The task:
Could the data below be printed out exactly, with the pictures left out?

==== Data extract

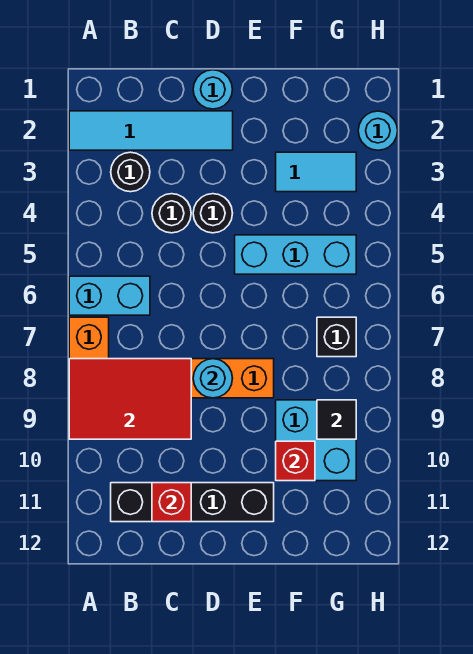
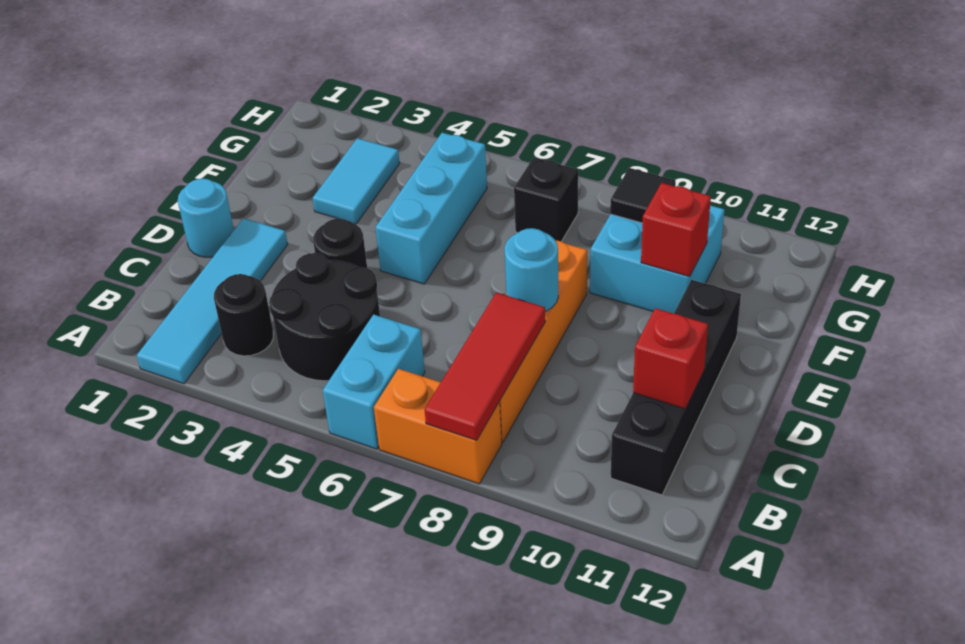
red tile A8:C9 level 2 -> red tile A8:C8 level 2
black round brick C4 level 1 -> black round brick B4:C5 level 1
cyan round brick H2 level 1 -> none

========

Worked solution:
red tile A8:C9 level 2 -> red tile A8:C8 level 2
black round brick C4 level 1 -> black round brick B4:C5 level 1
cyan round brick H2 level 1 -> none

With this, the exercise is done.